WHAT NEEDS TO BE DONE: Starting at the top of the data and ending with the line that holds "R17: none -> 160 (CLK, GATE)", transcribe each line exactly; include both ends.

[Structured diff data]
----

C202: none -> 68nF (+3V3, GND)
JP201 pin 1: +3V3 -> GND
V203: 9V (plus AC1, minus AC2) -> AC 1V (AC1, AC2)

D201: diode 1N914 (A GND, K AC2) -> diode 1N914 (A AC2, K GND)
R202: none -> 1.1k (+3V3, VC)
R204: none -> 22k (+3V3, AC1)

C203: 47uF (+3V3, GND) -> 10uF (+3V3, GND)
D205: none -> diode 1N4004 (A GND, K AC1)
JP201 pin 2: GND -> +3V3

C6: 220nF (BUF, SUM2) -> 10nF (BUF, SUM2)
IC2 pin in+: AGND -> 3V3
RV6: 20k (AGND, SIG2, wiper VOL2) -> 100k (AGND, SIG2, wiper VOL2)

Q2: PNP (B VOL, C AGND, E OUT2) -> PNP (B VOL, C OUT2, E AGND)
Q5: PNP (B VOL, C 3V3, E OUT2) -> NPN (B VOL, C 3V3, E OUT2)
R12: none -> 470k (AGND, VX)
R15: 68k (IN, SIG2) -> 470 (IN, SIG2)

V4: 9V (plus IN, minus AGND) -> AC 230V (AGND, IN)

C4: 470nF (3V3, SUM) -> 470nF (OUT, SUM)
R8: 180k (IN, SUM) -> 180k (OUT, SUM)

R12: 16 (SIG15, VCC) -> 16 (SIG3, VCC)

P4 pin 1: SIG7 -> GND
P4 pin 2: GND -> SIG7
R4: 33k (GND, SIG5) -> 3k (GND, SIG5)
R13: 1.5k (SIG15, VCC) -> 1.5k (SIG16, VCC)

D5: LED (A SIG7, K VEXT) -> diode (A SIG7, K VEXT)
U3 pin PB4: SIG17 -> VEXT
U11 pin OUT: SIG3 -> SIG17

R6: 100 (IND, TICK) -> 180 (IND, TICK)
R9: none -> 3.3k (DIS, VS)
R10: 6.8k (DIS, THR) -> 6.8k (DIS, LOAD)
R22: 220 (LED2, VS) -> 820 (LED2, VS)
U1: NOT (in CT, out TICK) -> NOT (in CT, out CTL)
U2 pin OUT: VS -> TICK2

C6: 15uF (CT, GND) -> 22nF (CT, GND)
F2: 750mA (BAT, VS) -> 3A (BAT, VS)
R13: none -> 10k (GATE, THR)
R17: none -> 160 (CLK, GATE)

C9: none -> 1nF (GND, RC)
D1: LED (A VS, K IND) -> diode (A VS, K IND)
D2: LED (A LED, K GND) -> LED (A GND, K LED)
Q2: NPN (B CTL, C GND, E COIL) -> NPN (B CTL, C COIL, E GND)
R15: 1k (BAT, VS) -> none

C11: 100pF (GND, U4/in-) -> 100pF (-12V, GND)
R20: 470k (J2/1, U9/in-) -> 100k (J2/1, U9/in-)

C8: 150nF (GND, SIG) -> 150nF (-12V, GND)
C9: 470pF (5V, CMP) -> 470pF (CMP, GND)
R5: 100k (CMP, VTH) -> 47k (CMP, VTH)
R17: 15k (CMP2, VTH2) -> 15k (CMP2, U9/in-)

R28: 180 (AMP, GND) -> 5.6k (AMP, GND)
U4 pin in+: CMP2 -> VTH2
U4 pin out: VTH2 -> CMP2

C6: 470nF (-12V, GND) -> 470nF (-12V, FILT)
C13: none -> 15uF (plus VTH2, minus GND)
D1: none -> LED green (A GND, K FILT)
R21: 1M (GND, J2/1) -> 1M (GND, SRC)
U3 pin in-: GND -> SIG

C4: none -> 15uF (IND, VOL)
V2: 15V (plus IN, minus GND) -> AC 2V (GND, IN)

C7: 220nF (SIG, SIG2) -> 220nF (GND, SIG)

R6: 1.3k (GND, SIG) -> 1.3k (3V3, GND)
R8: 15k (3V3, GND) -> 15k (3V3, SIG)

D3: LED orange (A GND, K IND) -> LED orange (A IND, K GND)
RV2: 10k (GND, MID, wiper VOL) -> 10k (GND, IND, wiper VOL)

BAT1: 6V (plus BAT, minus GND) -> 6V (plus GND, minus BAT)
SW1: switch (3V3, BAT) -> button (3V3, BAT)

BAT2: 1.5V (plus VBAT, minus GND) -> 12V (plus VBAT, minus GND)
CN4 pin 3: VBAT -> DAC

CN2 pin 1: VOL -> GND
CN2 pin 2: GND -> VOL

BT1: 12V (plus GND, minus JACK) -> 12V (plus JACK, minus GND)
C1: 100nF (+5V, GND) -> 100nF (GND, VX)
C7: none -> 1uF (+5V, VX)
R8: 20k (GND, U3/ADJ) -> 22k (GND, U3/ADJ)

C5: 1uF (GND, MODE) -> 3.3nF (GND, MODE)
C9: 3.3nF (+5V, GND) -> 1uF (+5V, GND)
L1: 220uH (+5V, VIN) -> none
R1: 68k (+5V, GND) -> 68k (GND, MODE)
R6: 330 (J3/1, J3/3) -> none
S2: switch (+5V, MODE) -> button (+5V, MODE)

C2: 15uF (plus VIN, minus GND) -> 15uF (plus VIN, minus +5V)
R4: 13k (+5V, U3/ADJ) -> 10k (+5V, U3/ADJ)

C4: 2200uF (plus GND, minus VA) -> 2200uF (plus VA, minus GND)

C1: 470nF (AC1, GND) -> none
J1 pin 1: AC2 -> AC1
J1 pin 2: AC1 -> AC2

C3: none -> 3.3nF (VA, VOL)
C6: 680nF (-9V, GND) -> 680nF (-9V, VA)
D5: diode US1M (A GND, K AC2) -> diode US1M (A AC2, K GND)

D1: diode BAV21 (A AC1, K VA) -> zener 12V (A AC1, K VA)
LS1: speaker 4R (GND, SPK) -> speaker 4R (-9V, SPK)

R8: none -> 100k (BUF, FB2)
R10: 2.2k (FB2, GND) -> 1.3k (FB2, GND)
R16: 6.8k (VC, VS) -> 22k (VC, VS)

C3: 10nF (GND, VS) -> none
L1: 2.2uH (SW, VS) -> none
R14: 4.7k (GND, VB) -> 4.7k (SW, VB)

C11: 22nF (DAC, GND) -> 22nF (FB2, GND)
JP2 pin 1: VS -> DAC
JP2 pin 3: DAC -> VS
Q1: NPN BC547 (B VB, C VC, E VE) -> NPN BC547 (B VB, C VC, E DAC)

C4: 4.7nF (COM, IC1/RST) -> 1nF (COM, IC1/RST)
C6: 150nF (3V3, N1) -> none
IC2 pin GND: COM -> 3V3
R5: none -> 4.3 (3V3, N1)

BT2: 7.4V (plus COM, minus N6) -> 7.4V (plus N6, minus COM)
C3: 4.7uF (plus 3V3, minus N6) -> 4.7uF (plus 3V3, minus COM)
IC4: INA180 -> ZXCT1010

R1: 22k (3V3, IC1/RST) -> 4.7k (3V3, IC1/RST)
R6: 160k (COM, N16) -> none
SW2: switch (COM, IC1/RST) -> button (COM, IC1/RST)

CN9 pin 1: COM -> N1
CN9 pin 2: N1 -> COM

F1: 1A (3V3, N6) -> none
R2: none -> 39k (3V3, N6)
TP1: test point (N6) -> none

----

RESPONSE AREA:
C202: none -> 68nF (+3V3, GND)
JP201 pin 1: +3V3 -> GND
V203: 9V (plus AC1, minus AC2) -> AC 1V (AC1, AC2)

D201: diode 1N914 (A GND, K AC2) -> diode 1N914 (A AC2, K GND)
R202: none -> 1.1k (+3V3, VC)
R204: none -> 22k (+3V3, AC1)

C203: 47uF (+3V3, GND) -> 10uF (+3V3, GND)
D205: none -> diode 1N4004 (A GND, K AC1)
JP201 pin 2: GND -> +3V3

C6: 220nF (BUF, SUM2) -> 10nF (BUF, SUM2)
IC2 pin in+: AGND -> 3V3
RV6: 20k (AGND, SIG2, wiper VOL2) -> 100k (AGND, SIG2, wiper VOL2)

Q2: PNP (B VOL, C AGND, E OUT2) -> PNP (B VOL, C OUT2, E AGND)
Q5: PNP (B VOL, C 3V3, E OUT2) -> NPN (B VOL, C 3V3, E OUT2)
R12: none -> 470k (AGND, VX)
R15: 68k (IN, SIG2) -> 470 (IN, SIG2)

V4: 9V (plus IN, minus AGND) -> AC 230V (AGND, IN)

C4: 470nF (3V3, SUM) -> 470nF (OUT, SUM)
R8: 180k (IN, SUM) -> 180k (OUT, SUM)

R12: 16 (SIG15, VCC) -> 16 (SIG3, VCC)

P4 pin 1: SIG7 -> GND
P4 pin 2: GND -> SIG7
R4: 33k (GND, SIG5) -> 3k (GND, SIG5)
R13: 1.5k (SIG15, VCC) -> 1.5k (SIG16, VCC)

D5: LED (A SIG7, K VEXT) -> diode (A SIG7, K VEXT)
U3 pin PB4: SIG17 -> VEXT
U11 pin OUT: SIG3 -> SIG17

R6: 100 (IND, TICK) -> 180 (IND, TICK)
R9: none -> 3.3k (DIS, VS)
R10: 6.8k (DIS, THR) -> 6.8k (DIS, LOAD)
R22: 220 (LED2, VS) -> 820 (LED2, VS)
U1: NOT (in CT, out TICK) -> NOT (in CT, out CTL)
U2 pin OUT: VS -> TICK2

C6: 15uF (CT, GND) -> 22nF (CT, GND)
F2: 750mA (BAT, VS) -> 3A (BAT, VS)
R13: none -> 10k (GATE, THR)
R17: none -> 160 (CLK, GATE)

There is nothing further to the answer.